● **Problem**:
Entries follow. Give back exactly the lines starting at the one containing "brown tuvupizek |" and ending at the one containing "brown sevigal |", and no other lines.

═════ Exercise inputs

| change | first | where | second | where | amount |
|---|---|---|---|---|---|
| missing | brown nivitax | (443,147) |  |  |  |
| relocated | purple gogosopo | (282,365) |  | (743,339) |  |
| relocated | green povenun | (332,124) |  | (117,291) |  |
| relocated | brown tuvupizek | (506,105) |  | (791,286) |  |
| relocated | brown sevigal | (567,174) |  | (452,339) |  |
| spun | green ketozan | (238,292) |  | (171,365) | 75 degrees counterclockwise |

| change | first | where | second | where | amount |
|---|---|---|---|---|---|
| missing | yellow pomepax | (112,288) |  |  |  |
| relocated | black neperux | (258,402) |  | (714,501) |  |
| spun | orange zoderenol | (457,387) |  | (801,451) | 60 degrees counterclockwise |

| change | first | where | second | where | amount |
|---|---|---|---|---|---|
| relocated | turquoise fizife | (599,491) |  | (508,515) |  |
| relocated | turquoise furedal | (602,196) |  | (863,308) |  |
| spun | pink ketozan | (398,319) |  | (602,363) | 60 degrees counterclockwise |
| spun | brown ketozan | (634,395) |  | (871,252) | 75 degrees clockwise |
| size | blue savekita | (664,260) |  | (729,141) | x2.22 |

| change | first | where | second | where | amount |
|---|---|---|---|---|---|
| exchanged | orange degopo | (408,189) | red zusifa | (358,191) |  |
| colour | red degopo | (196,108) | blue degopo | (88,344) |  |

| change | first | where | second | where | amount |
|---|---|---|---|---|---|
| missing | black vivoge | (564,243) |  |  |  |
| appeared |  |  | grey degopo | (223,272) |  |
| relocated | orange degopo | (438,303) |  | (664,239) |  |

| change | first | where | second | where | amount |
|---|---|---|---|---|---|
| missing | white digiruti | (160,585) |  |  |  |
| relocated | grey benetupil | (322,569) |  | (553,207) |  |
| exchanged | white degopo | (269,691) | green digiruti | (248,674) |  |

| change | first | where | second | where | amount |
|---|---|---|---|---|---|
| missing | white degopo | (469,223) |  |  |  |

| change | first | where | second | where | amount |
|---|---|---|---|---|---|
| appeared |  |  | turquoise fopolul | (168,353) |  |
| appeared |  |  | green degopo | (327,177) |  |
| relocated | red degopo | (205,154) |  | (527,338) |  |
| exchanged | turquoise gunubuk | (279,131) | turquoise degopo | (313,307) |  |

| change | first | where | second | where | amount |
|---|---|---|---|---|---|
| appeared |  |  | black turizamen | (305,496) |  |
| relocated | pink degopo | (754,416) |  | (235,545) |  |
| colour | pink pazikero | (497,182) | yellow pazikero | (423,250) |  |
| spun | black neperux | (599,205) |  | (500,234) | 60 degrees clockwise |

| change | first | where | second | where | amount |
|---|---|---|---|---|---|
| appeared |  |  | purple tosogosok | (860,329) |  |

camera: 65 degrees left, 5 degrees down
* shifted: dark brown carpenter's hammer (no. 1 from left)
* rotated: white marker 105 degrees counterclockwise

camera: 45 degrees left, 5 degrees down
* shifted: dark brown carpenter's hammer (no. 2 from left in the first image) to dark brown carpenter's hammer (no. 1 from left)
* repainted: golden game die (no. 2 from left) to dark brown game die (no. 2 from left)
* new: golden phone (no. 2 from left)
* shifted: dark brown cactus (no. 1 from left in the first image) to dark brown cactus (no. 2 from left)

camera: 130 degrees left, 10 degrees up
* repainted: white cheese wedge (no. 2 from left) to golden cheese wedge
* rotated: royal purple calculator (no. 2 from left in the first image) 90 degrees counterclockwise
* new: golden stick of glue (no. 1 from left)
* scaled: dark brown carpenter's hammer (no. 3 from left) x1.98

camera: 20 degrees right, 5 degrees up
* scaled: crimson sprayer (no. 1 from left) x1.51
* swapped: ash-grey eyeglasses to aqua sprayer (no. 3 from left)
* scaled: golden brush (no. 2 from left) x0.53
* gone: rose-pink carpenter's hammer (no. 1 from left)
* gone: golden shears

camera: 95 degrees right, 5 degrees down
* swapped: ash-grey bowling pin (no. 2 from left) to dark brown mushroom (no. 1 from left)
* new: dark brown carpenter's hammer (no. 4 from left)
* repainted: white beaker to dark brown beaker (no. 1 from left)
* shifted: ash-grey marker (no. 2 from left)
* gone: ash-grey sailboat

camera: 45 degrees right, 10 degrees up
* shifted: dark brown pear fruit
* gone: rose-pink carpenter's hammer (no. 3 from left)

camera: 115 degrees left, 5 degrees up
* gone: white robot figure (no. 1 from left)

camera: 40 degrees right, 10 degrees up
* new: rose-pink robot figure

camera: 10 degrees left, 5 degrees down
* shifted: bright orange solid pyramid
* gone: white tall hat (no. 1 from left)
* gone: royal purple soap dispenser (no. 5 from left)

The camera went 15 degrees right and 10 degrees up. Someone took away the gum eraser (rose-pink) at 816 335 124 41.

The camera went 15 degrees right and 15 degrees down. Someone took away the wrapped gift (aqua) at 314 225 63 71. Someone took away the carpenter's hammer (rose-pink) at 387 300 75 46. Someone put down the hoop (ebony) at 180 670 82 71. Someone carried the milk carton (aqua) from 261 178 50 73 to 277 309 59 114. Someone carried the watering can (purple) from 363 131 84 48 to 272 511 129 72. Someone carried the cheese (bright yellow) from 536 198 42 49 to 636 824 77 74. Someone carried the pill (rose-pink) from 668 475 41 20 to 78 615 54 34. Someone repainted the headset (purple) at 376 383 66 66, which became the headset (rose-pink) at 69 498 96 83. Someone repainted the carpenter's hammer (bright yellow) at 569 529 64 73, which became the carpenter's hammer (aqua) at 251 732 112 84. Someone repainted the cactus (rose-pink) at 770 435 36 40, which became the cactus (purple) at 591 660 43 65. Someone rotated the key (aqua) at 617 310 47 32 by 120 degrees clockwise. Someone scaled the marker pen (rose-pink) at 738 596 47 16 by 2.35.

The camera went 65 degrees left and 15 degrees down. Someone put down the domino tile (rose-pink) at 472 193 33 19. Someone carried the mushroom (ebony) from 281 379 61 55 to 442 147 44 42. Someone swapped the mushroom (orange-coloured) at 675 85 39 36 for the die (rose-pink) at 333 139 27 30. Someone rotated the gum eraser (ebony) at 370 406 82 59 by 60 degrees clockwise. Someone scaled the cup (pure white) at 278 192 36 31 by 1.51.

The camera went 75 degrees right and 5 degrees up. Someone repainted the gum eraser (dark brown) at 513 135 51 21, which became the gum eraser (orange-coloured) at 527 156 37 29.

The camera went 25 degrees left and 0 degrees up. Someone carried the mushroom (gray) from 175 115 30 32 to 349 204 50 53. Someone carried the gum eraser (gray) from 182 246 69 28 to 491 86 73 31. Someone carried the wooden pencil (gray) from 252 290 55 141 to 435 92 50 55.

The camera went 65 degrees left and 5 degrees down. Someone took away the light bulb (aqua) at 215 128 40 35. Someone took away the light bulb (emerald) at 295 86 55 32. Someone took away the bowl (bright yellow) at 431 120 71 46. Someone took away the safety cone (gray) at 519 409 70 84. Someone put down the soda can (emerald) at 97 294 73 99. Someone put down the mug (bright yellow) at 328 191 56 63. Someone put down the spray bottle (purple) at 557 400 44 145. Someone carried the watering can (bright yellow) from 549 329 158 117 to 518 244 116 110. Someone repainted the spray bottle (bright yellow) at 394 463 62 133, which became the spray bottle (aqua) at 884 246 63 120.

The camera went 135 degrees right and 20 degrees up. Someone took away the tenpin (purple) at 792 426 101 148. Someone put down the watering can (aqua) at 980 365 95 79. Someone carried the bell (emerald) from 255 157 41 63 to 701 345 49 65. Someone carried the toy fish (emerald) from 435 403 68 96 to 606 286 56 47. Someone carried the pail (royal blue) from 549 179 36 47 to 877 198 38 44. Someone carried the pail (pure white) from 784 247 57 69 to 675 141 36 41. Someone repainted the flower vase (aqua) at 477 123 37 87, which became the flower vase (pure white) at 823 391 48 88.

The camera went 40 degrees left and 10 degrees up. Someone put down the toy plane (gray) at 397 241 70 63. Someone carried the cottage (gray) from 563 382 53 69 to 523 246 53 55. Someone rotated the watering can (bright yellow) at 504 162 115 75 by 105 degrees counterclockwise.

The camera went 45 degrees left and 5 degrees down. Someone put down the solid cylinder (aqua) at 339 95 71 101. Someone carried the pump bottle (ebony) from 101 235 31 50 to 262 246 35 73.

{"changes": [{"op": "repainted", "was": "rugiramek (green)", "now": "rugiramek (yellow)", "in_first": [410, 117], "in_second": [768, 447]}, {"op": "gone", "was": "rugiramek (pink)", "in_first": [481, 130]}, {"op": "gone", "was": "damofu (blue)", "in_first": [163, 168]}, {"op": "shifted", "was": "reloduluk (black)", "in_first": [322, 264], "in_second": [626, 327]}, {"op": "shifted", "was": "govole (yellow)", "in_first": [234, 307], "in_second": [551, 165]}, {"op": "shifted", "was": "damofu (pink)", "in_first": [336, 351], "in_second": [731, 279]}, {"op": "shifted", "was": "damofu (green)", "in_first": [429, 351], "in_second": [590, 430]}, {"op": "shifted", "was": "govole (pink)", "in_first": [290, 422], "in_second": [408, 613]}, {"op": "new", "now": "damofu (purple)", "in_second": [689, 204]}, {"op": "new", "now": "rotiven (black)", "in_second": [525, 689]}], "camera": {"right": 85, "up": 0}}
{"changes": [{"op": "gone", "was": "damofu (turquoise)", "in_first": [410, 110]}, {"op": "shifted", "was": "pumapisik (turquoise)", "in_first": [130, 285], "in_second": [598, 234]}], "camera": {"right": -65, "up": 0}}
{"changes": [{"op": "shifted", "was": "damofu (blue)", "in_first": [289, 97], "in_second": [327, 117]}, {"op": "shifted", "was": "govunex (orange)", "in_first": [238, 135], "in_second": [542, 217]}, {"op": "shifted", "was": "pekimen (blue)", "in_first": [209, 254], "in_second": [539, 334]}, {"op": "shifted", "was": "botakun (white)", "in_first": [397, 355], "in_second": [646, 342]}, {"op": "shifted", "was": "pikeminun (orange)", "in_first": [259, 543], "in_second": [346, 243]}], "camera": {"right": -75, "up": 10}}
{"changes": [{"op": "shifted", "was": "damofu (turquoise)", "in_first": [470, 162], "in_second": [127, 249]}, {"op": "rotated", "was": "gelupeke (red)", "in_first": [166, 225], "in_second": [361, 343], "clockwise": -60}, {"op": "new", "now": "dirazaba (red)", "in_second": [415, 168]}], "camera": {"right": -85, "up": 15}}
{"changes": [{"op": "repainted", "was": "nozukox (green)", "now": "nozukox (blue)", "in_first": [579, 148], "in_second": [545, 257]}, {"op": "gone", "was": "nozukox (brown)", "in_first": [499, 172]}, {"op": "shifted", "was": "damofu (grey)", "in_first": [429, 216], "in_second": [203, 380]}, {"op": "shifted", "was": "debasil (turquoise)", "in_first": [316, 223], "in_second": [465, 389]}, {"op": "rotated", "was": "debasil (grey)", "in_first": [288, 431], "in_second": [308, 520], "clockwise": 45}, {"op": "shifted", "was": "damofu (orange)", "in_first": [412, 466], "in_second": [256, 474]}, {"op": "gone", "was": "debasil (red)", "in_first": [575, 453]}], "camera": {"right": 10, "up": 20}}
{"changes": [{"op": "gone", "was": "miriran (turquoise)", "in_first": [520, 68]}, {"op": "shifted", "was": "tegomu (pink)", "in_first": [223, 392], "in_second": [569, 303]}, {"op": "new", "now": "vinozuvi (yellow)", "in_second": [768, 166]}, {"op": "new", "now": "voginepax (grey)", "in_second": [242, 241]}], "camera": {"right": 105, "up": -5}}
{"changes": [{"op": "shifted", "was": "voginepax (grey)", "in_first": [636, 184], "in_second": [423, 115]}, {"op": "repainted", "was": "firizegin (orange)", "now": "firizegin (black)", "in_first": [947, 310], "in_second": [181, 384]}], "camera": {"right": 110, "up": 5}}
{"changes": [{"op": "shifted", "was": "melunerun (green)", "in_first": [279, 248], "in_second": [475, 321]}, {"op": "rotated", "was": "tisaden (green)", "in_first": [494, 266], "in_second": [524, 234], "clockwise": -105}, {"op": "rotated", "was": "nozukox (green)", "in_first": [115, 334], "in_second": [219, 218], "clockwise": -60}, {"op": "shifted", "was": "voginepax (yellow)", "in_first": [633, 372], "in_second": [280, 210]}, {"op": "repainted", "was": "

══════════

● **Reply**:
| relocated | brown tuvupizek | (506,105) |  | (791,286) |  |
| relocated | brown sevigal | (567,174) |  | (452,339) |  |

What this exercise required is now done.